Exercise directions:
Reproduce every record below exactly as written, but leave out any pictures.

Material for the task:
◆ ◆ ◆

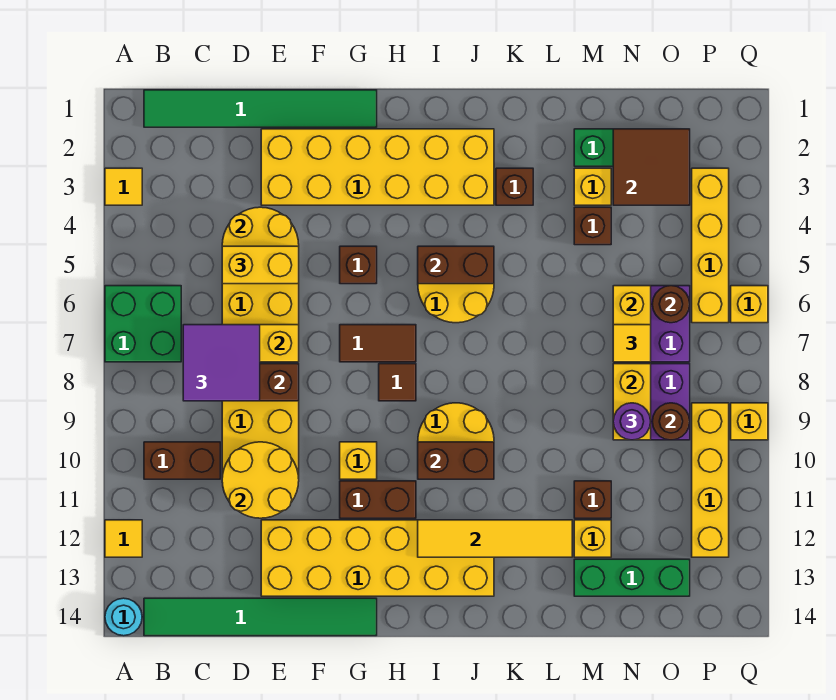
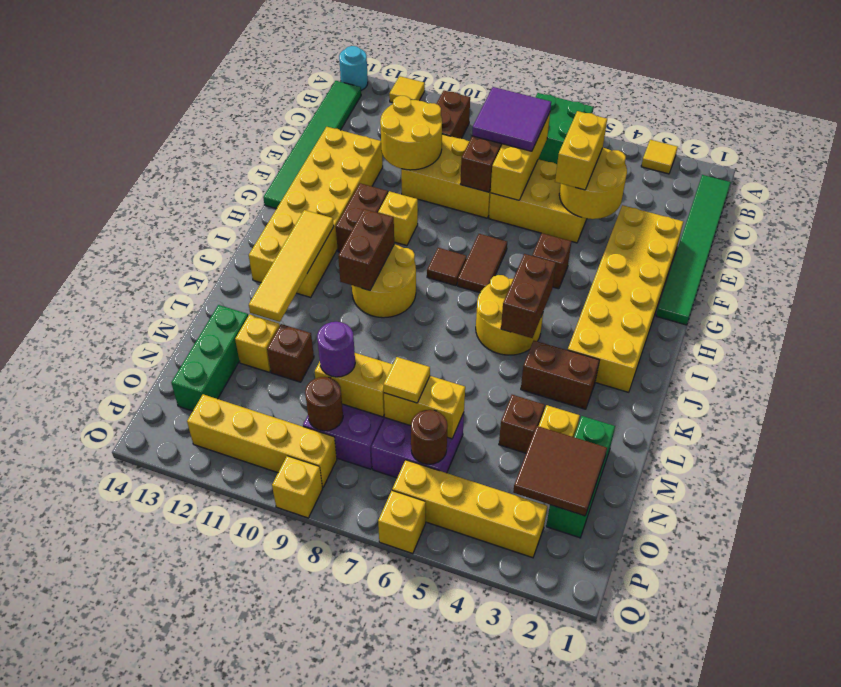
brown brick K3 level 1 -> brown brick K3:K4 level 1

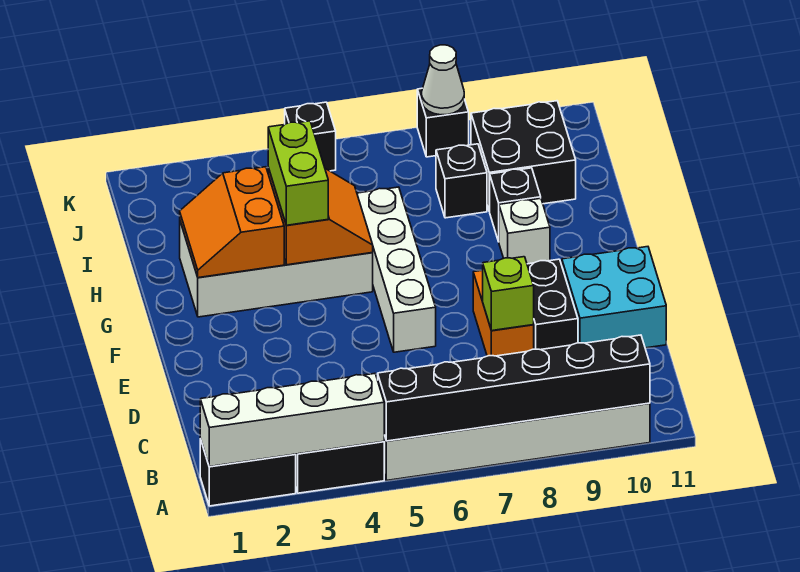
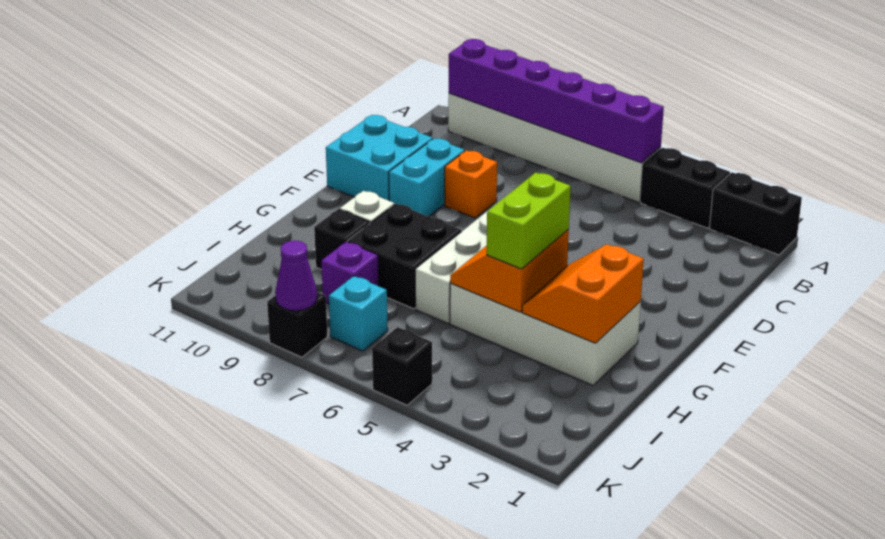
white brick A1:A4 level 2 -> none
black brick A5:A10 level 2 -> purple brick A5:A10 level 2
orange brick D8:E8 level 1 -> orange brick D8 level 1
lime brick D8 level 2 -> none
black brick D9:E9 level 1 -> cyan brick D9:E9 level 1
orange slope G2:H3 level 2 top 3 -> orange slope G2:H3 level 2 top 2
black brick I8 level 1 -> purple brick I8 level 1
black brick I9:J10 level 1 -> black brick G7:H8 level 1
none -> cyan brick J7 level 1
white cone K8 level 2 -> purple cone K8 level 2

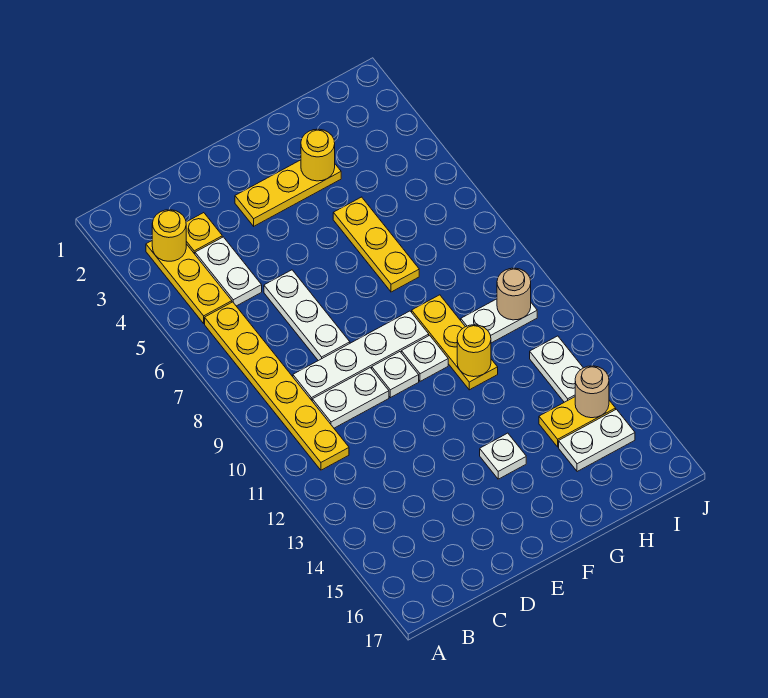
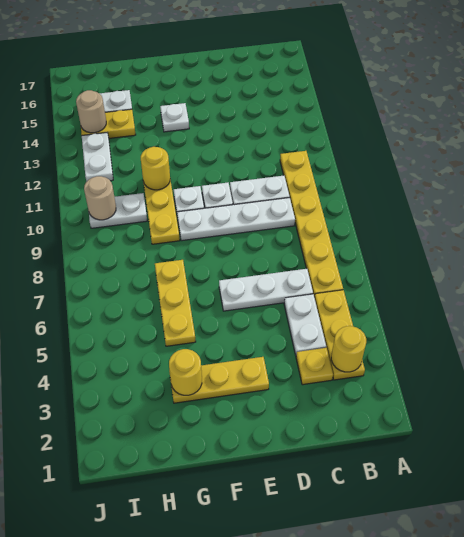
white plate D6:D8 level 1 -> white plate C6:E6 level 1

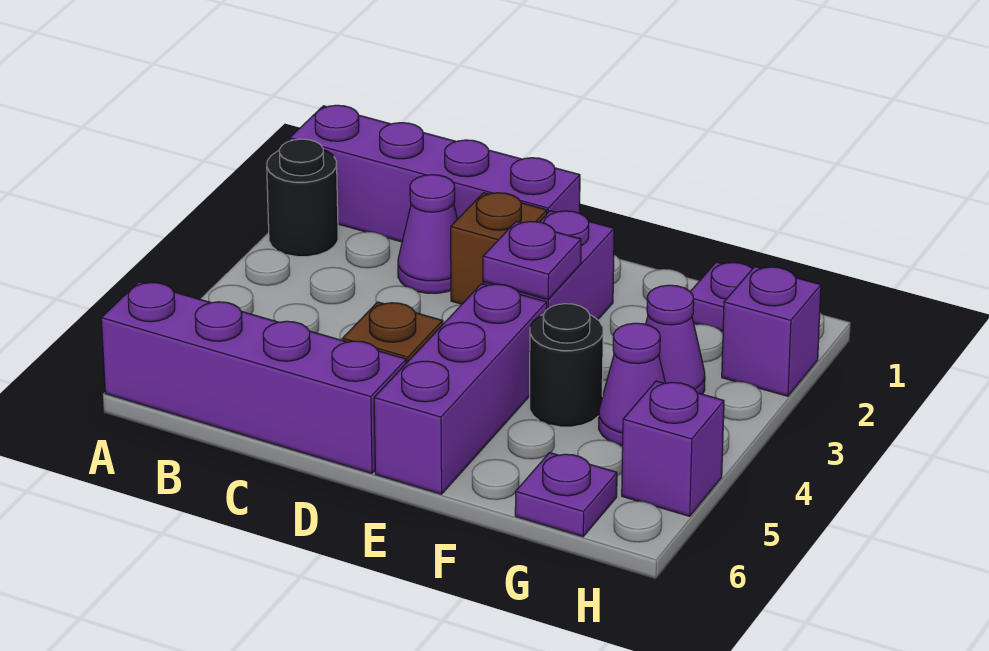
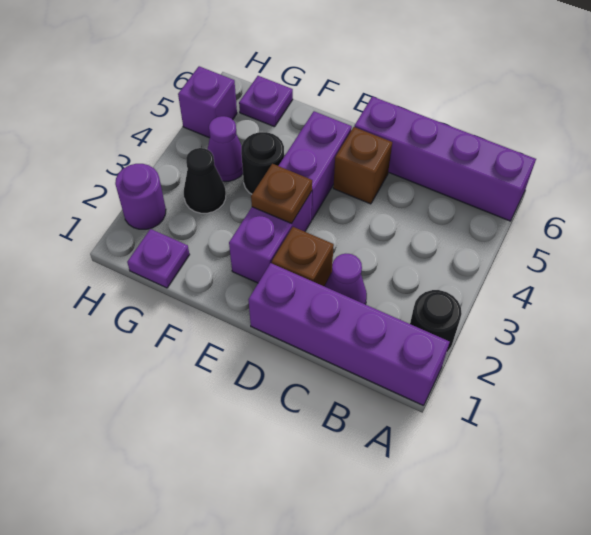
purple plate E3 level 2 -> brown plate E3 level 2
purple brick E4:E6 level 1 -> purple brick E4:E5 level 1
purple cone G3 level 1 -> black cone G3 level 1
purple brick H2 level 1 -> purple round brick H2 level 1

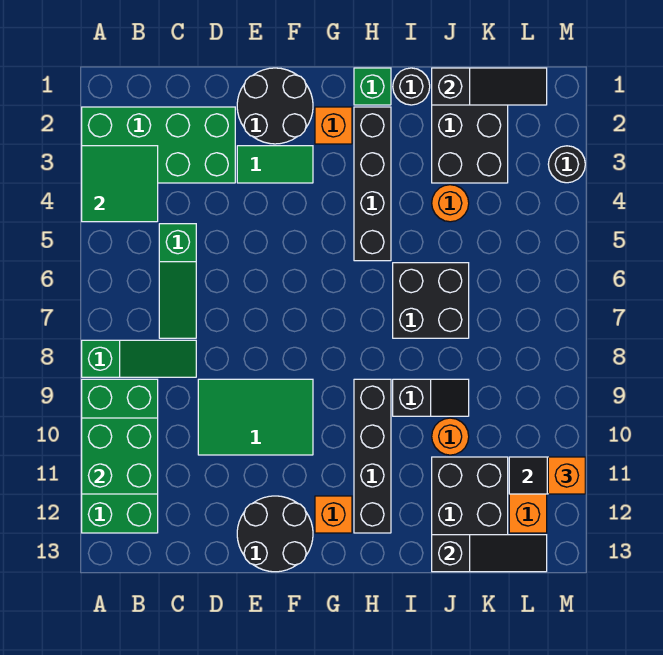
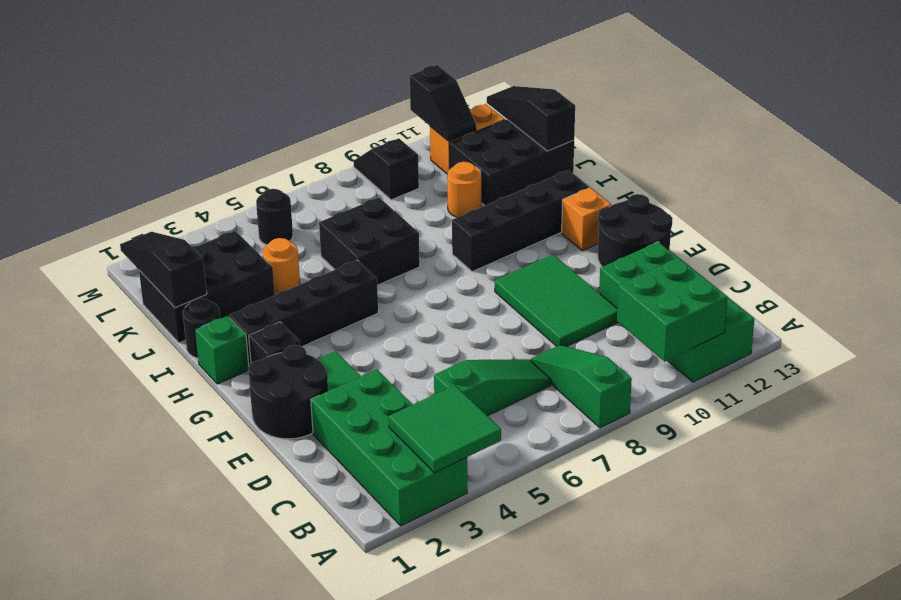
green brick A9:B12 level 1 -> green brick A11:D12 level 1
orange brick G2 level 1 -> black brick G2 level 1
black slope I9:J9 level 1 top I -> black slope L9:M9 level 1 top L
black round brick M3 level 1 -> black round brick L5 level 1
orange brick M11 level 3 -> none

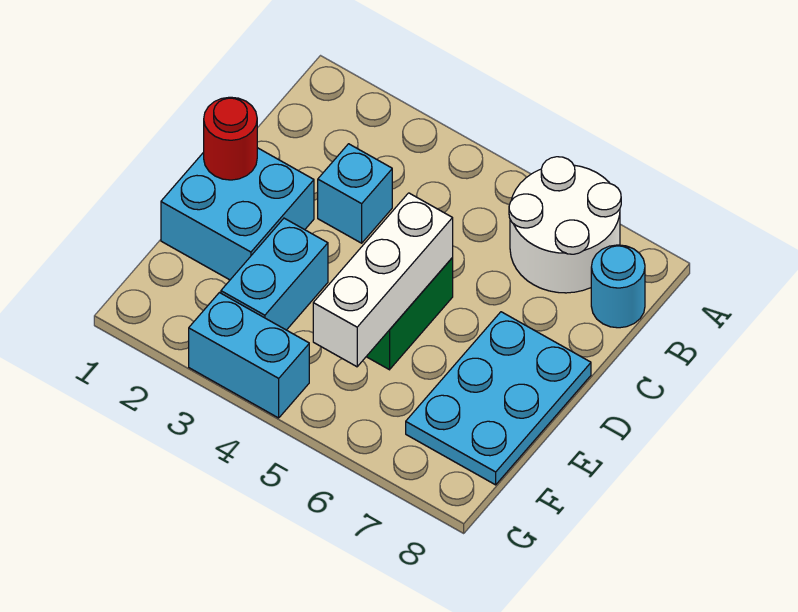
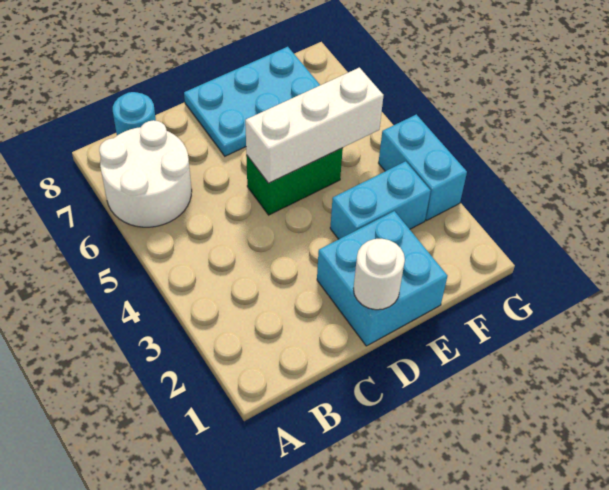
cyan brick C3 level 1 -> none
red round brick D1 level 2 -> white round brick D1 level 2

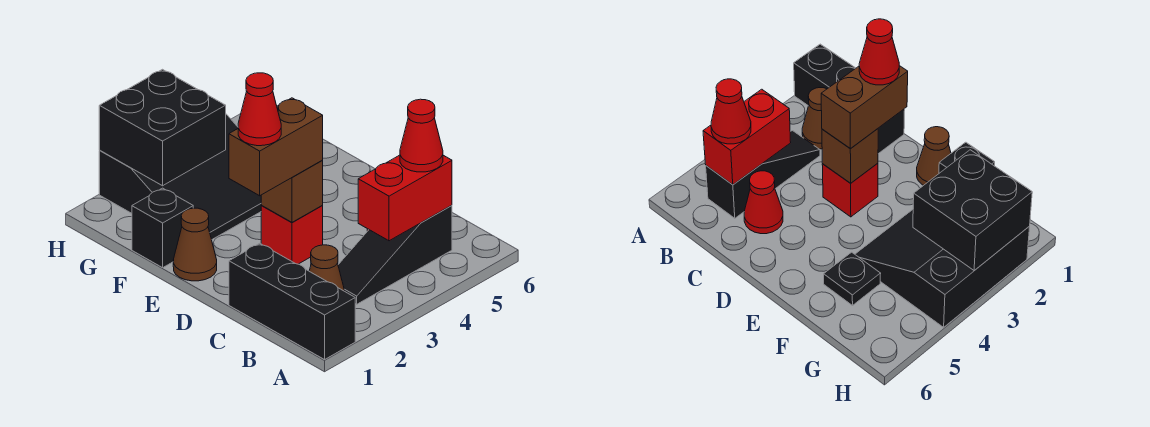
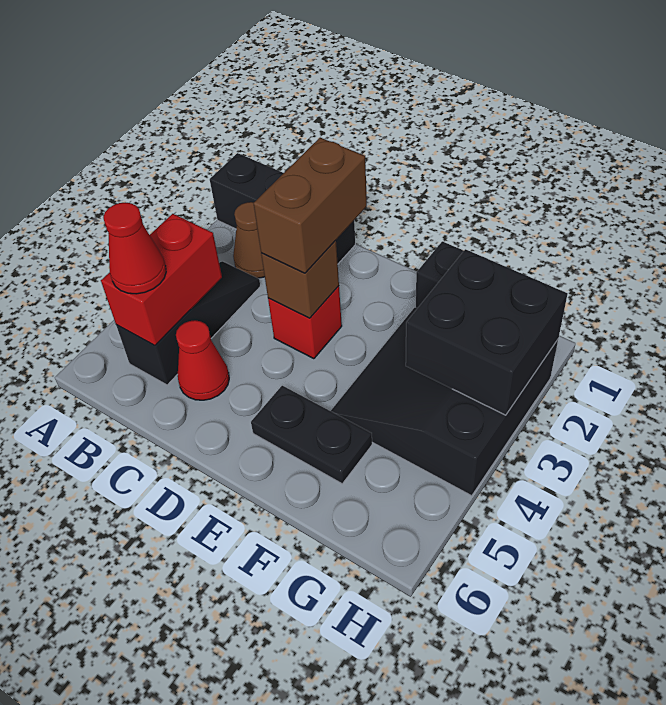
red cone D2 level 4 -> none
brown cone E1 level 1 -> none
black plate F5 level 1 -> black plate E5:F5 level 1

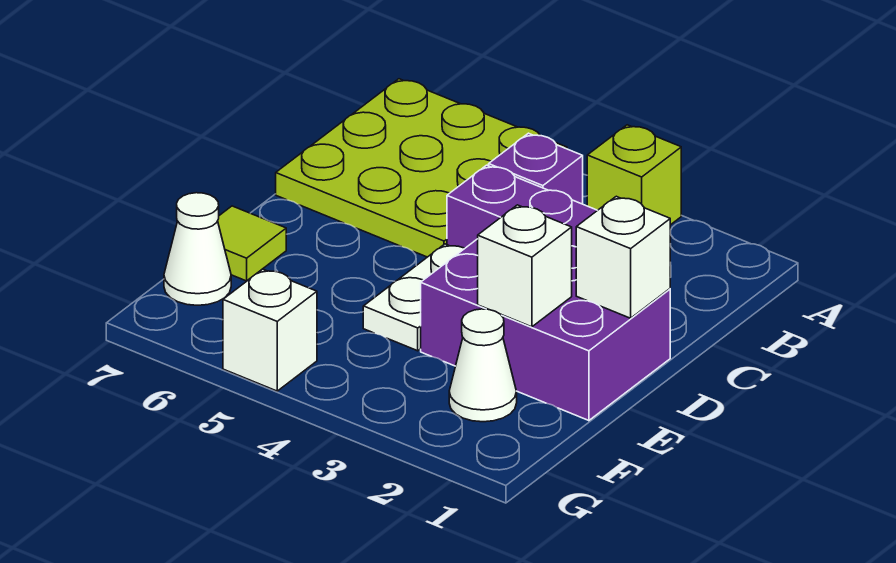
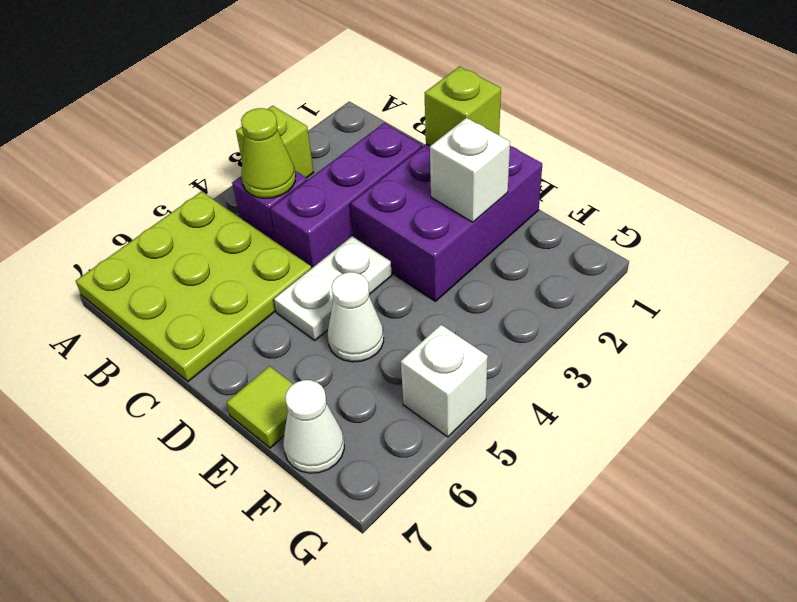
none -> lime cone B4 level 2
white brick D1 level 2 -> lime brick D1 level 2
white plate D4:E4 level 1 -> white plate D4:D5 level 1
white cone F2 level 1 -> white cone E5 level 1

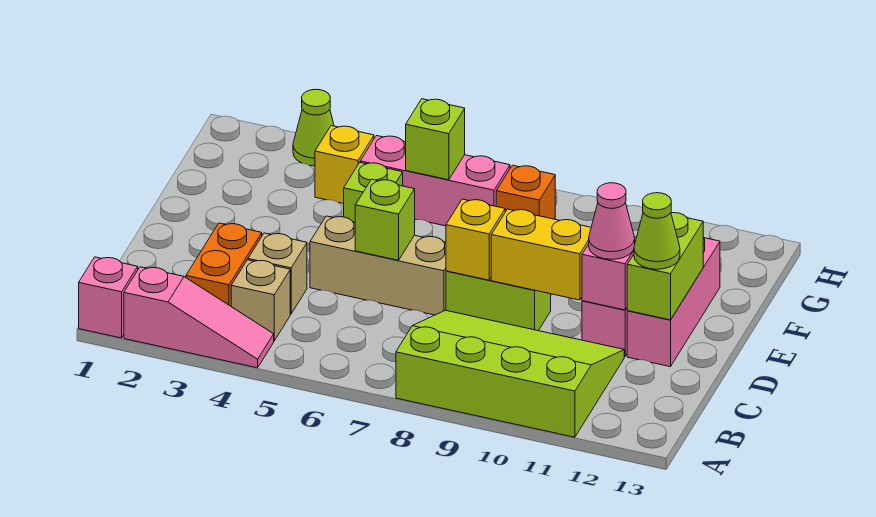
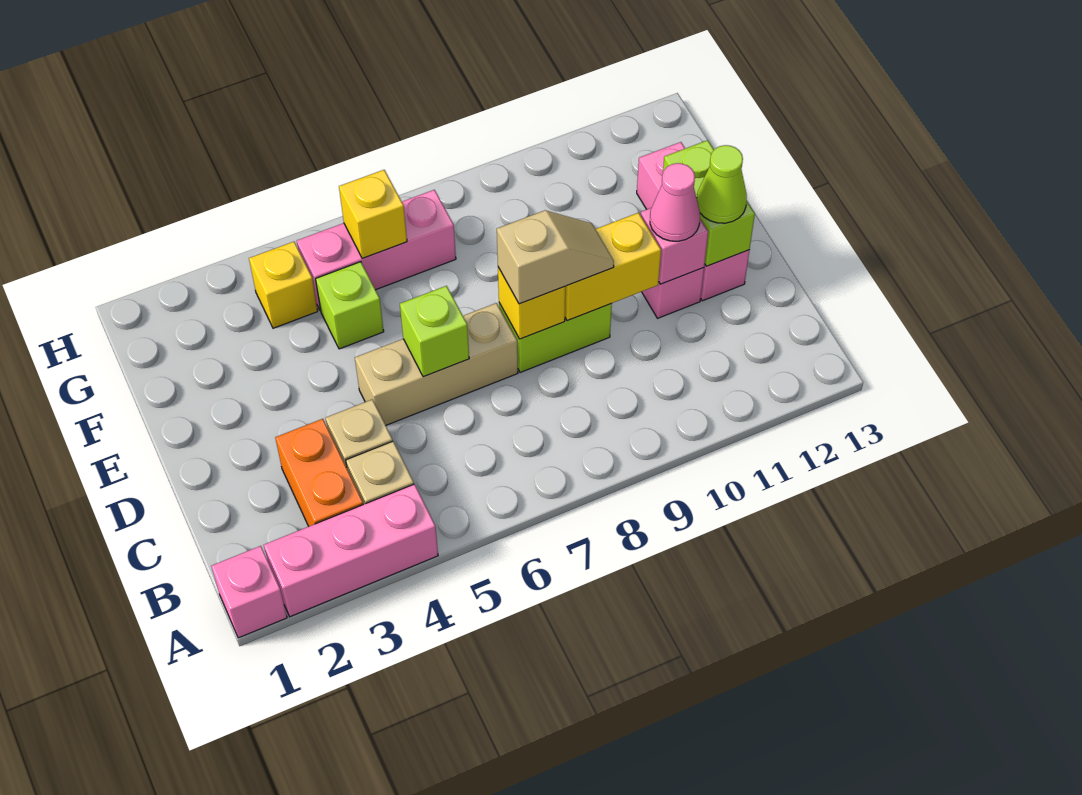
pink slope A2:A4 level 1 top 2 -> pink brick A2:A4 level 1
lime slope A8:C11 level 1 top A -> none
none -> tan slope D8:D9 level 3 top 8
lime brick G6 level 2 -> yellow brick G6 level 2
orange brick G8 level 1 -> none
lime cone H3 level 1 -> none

◆ ◆ ◆

Result:
brown brick K3 level 1 -> brown brick K3:K4 level 1

white brick A1:A4 level 2 -> none
black brick A5:A10 level 2 -> purple brick A5:A10 level 2
orange brick D8:E8 level 1 -> orange brick D8 level 1
lime brick D8 level 2 -> none
black brick D9:E9 level 1 -> cyan brick D9:E9 level 1
orange slope G2:H3 level 2 top 3 -> orange slope G2:H3 level 2 top 2
black brick I8 level 1 -> purple brick I8 level 1
black brick I9:J10 level 1 -> black brick G7:H8 level 1
none -> cyan brick J7 level 1
white cone K8 level 2 -> purple cone K8 level 2

white plate D6:D8 level 1 -> white plate C6:E6 level 1

purple plate E3 level 2 -> brown plate E3 level 2
purple brick E4:E6 level 1 -> purple brick E4:E5 level 1
purple cone G3 level 1 -> black cone G3 level 1
purple brick H2 level 1 -> purple round brick H2 level 1

green brick A9:B12 level 1 -> green brick A11:D12 level 1
orange brick G2 level 1 -> black brick G2 level 1
black slope I9:J9 level 1 top I -> black slope L9:M9 level 1 top L
black round brick M3 level 1 -> black round brick L5 level 1
orange brick M11 level 3 -> none

cyan brick C3 level 1 -> none
red round brick D1 level 2 -> white round brick D1 level 2

red cone D2 level 4 -> none
brown cone E1 level 1 -> none
black plate F5 level 1 -> black plate E5:F5 level 1

none -> lime cone B4 level 2
white brick D1 level 2 -> lime brick D1 level 2
white plate D4:E4 level 1 -> white plate D4:D5 level 1
white cone F2 level 1 -> white cone E5 level 1

pink slope A2:A4 level 1 top 2 -> pink brick A2:A4 level 1
lime slope A8:C11 level 1 top A -> none
none -> tan slope D8:D9 level 3 top 8
lime brick G6 level 2 -> yellow brick G6 level 2
orange brick G8 level 1 -> none
lime cone H3 level 1 -> none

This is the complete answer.